= WHAT YOU NEED TO DO =
Output a verbatim copy of the data, cut off after the line that contains "none -> orange brick G3:G4 level 1".

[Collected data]
*-*-*

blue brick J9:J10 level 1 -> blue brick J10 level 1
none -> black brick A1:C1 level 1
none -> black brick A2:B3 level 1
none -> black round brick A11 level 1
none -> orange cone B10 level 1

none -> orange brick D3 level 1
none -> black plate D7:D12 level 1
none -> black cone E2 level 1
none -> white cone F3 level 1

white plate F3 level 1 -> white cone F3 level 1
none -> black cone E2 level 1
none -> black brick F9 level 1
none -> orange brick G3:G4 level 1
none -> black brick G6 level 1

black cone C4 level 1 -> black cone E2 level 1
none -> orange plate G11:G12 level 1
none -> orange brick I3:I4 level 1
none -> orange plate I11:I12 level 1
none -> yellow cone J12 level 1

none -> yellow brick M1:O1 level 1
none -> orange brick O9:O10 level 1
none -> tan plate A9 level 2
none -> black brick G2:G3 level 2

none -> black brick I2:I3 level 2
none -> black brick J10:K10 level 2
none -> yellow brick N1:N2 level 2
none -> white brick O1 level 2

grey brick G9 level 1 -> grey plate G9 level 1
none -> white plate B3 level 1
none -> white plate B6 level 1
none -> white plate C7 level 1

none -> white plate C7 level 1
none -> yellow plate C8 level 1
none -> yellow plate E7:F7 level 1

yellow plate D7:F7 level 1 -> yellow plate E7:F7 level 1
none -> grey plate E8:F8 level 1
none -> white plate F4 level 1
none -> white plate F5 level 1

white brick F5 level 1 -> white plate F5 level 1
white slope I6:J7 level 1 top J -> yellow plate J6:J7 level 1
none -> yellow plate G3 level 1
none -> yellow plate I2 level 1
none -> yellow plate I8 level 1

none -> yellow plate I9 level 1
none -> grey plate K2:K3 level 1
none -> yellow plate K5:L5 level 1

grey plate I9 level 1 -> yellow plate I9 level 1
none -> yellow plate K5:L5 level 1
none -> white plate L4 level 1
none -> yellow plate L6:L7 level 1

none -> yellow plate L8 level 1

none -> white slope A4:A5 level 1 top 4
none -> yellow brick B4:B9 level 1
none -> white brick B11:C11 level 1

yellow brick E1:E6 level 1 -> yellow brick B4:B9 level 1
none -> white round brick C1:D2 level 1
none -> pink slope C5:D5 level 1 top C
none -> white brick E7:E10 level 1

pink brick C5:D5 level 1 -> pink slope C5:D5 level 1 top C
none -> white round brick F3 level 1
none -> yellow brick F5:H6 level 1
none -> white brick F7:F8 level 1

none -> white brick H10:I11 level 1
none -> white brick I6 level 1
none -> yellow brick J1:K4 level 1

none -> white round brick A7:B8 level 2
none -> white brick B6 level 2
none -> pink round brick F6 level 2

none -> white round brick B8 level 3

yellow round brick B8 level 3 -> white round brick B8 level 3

*-*-*

= TASK ANSWER =
blue brick J9:J10 level 1 -> blue brick J10 level 1
none -> black brick A1:C1 level 1
none -> black brick A2:B3 level 1
none -> black round brick A11 level 1
none -> orange cone B10 level 1

none -> orange brick D3 level 1
none -> black plate D7:D12 level 1
none -> black cone E2 level 1
none -> white cone F3 level 1

white plate F3 level 1 -> white cone F3 level 1
none -> black cone E2 level 1
none -> black brick F9 level 1
none -> orange brick G3:G4 level 1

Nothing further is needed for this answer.